■ What is being asked:
Lift every line from the entries that includes the word "none".

------------------------

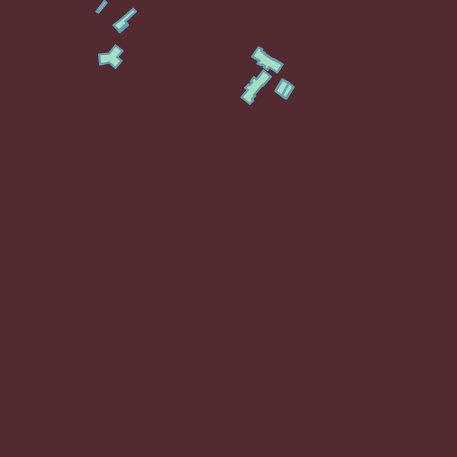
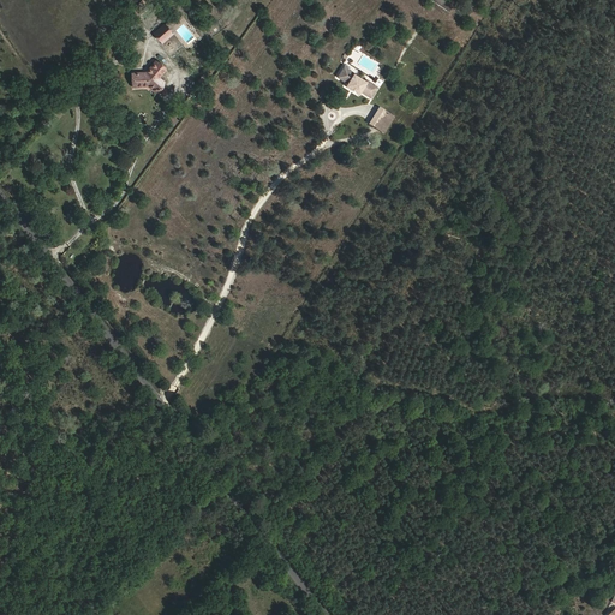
building: [241,71,271,104] -> none

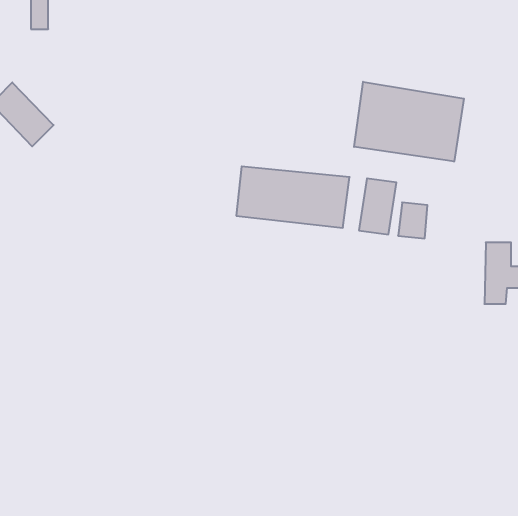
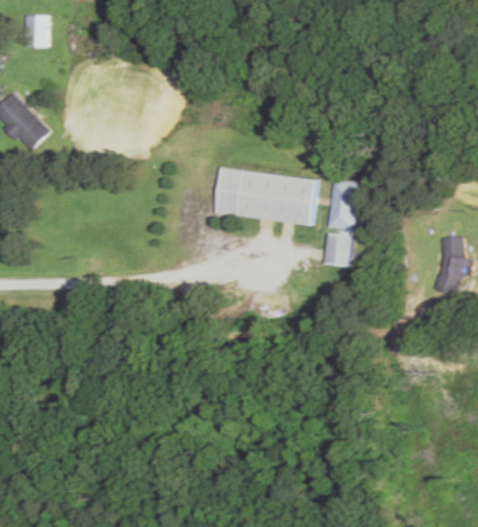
building: [354,82,464,162] -> none
building: [398,202,427,238] -> [324,233,351,266]

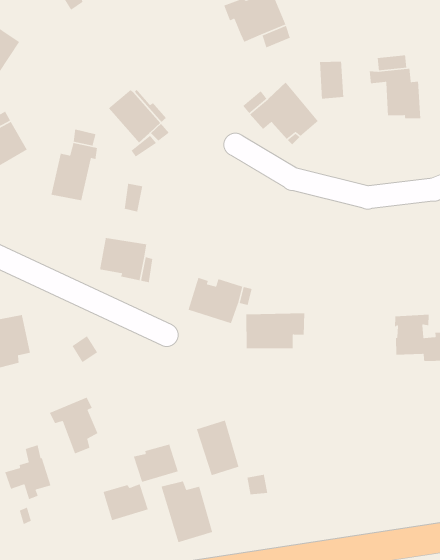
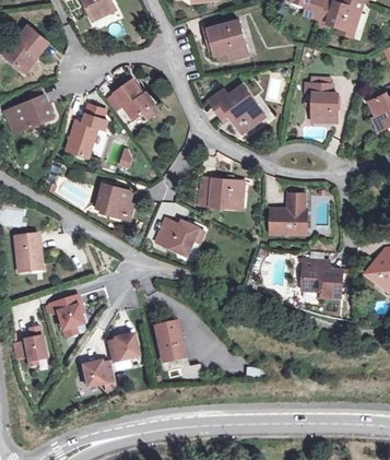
building: none -> [270,192,306,233]
building: [246,313,305,349] -> [198,178,243,207]
building: [160,481,213,543] -> none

------------------------

■ Result:
building: [241,71,271,104] -> none
building: [354,82,464,162] -> none
building: none -> [270,192,306,233]
building: [160,481,213,543] -> none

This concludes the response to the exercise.